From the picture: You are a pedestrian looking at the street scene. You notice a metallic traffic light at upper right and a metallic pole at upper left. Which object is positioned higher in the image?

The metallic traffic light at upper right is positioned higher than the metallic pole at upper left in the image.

--

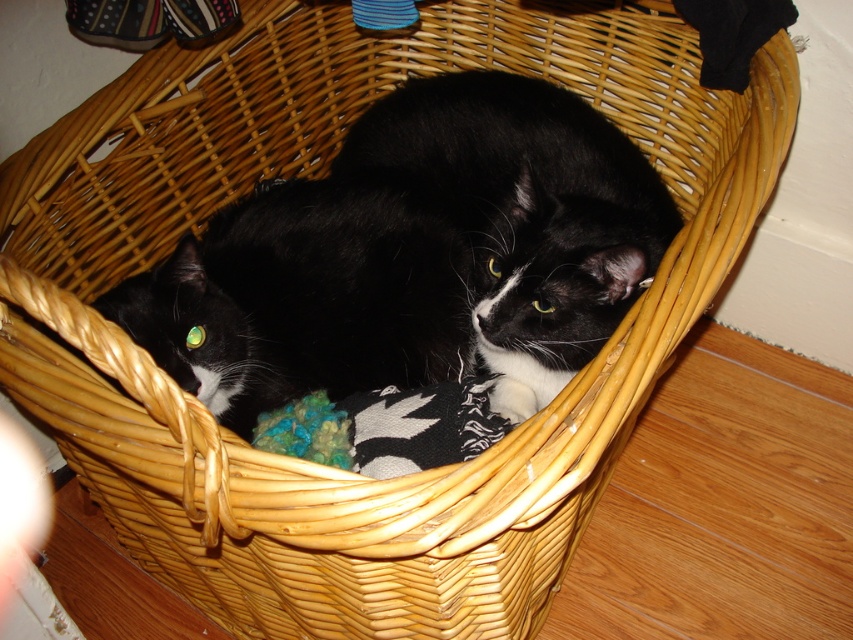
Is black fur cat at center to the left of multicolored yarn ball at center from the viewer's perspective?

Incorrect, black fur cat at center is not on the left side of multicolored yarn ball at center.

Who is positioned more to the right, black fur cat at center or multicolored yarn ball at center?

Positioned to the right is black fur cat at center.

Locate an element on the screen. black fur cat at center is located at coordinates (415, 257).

▶ _Exercise description_:
Please quote word for word the lines starting at the one containing "Who is positioned" and ending at the one containing "Locate an element", including both of those lines.

▶ _Correct result_:
Who is positioned more to the right, black fur cat at center or multicolored yarn ball at center?

Positioned to the right is black fur cat at center.

Locate an element on the screen. black fur cat at center is located at coordinates (415, 257).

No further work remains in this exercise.